Before-and-after coordinate records:
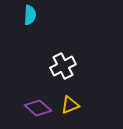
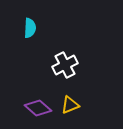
cyan semicircle: moved 13 px down
white cross: moved 2 px right, 1 px up
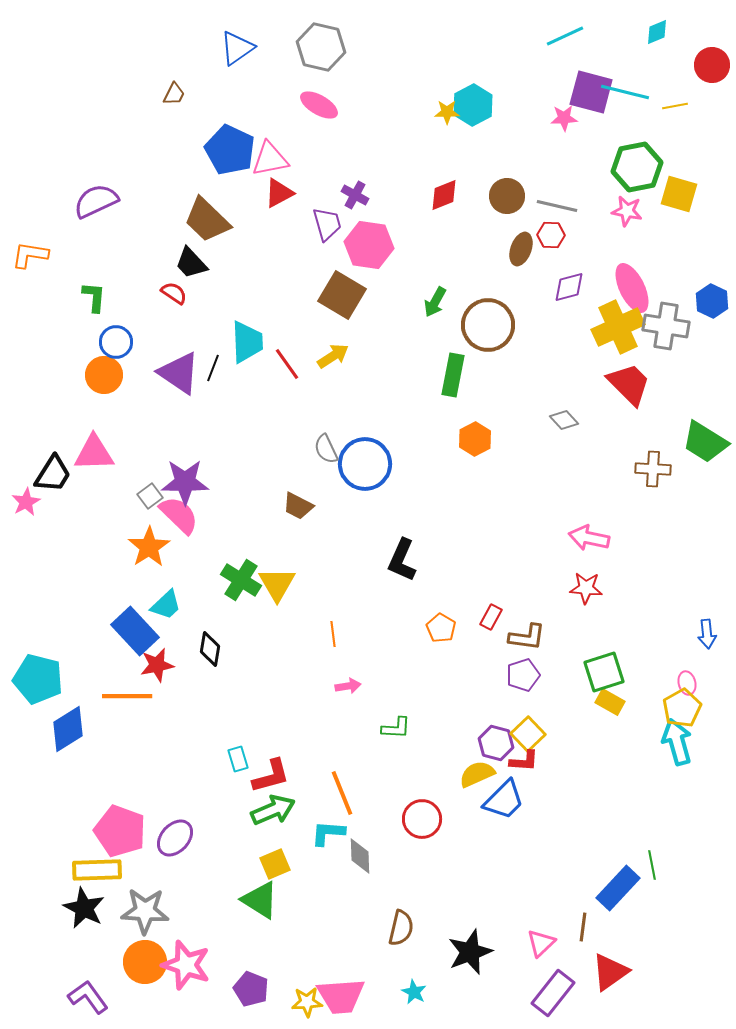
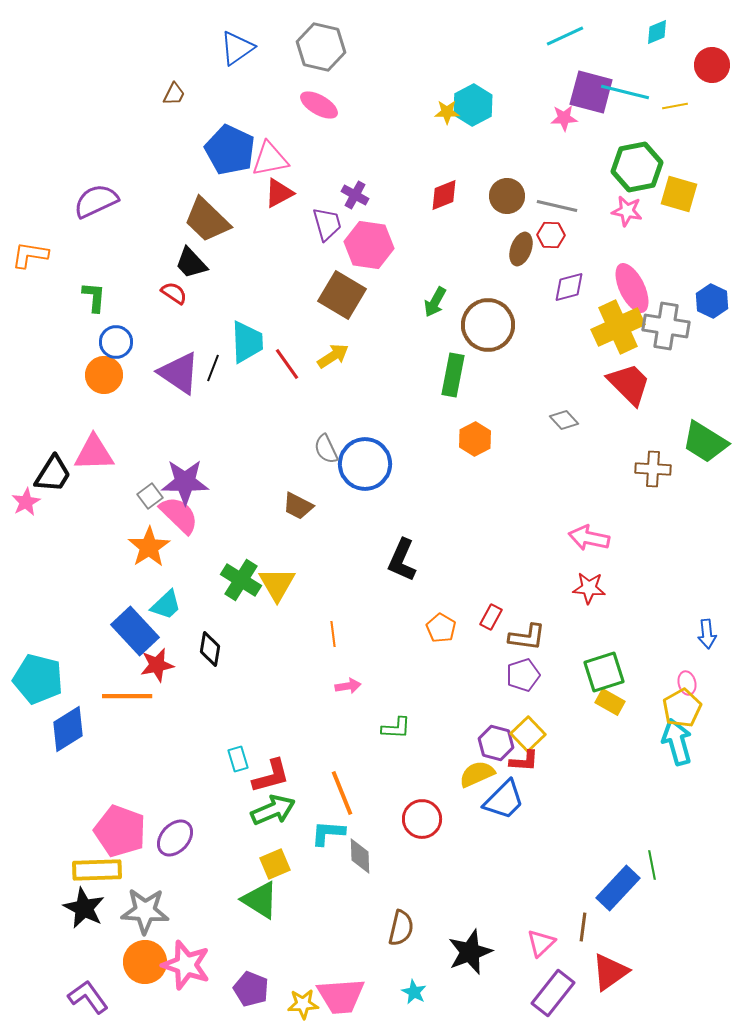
red star at (586, 588): moved 3 px right
yellow star at (307, 1002): moved 4 px left, 2 px down
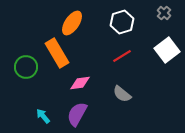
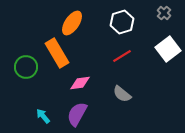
white square: moved 1 px right, 1 px up
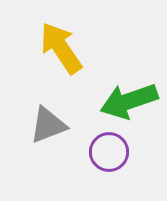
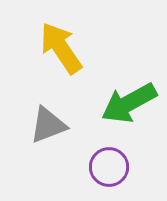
green arrow: moved 2 px down; rotated 10 degrees counterclockwise
purple circle: moved 15 px down
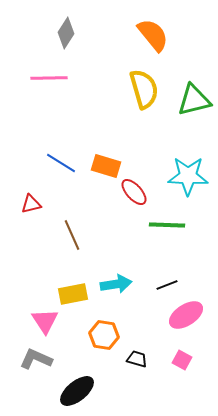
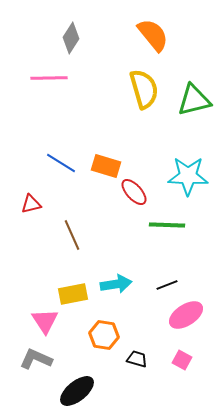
gray diamond: moved 5 px right, 5 px down
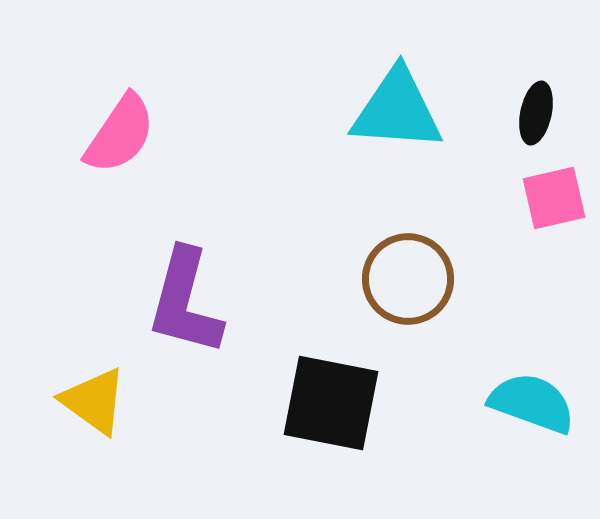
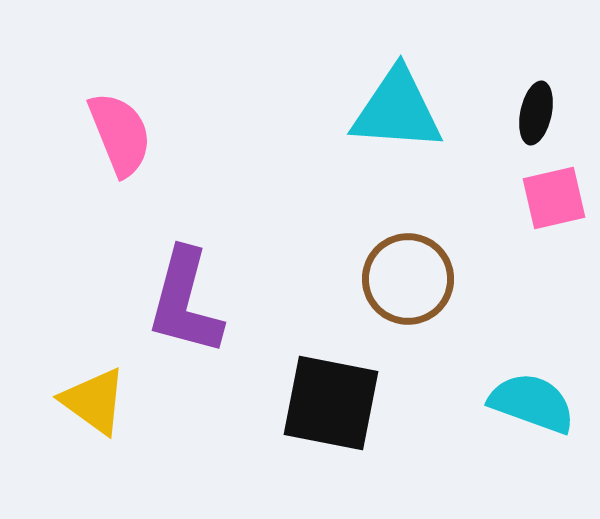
pink semicircle: rotated 56 degrees counterclockwise
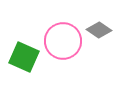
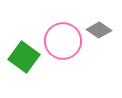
green square: rotated 12 degrees clockwise
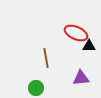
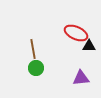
brown line: moved 13 px left, 9 px up
green circle: moved 20 px up
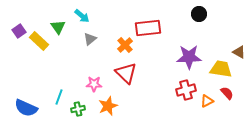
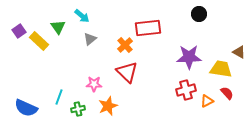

WHAT THE EXERCISE ASKS -> What is needed is an exact copy of the lines from the beginning of the data through the line containing "green arrow: moved", both included, without any pictures.

OUTPUT FOR THIS EXERCISE ->
cyan semicircle: moved 13 px down
white cross: moved 2 px right, 1 px up
red star at (586, 588): moved 3 px right
yellow star at (307, 1002): moved 4 px left, 2 px down
white square: moved 1 px right, 1 px up
green arrow: moved 2 px down; rotated 10 degrees counterclockwise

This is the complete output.